(Material to process)

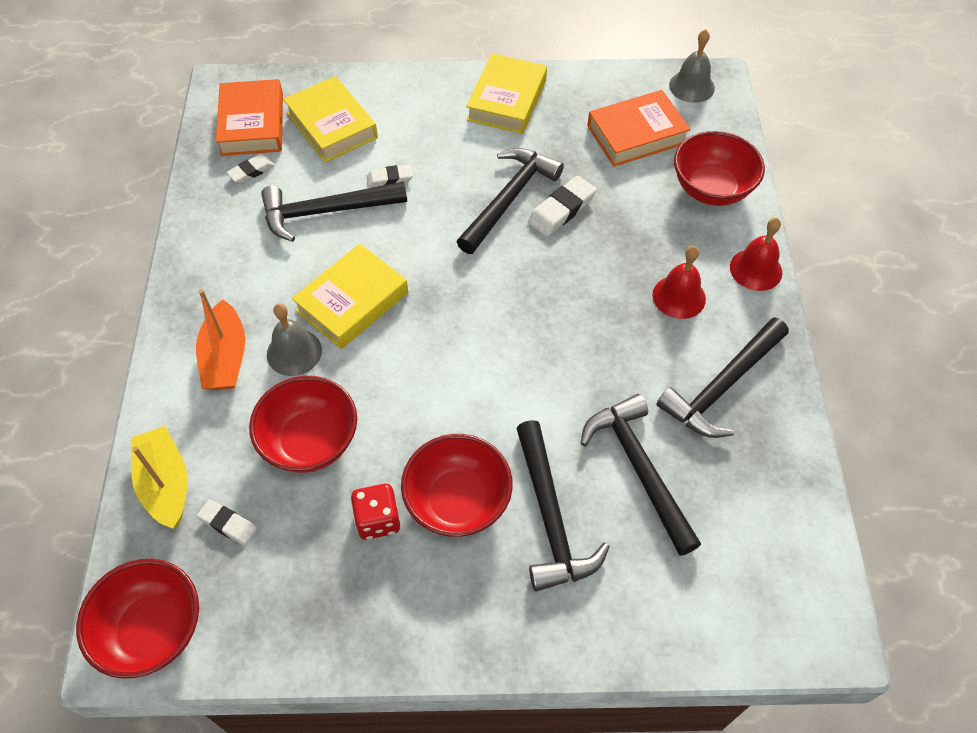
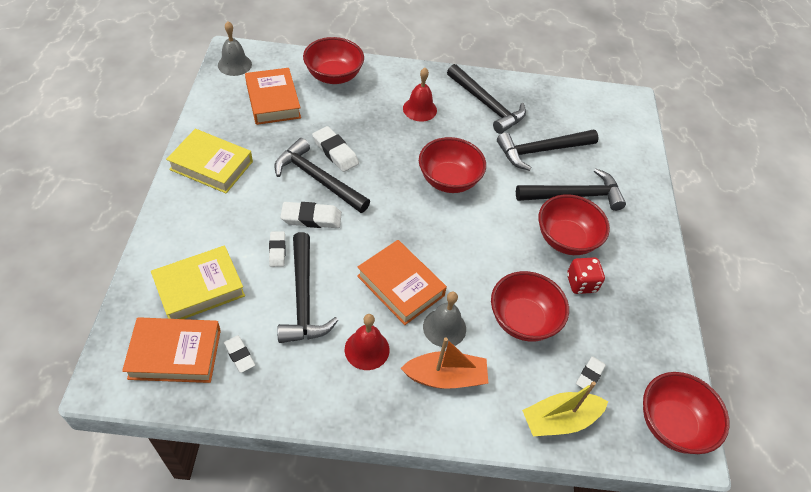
camera: 90 degrees left, 5 degrees down
(352, 302) = (400, 286): yellow book -> orange book
(444, 202) = (311, 218): none -> white eraser
(542, 343) = (449, 180): none -> red bowl
(756, 269) = (403, 72): red bell -> red bell (367, 349)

(End Material to process)

§ **Exercise**
The records above are to be transcribed exactly, with every picture left out.

§ **Answer space**
camera: 90 degrees left, 5 degrees down
(352, 302) = (400, 286): yellow book -> orange book
(444, 202) = (311, 218): none -> white eraser
(542, 343) = (449, 180): none -> red bowl
(756, 269) = (403, 72): red bell -> red bell (367, 349)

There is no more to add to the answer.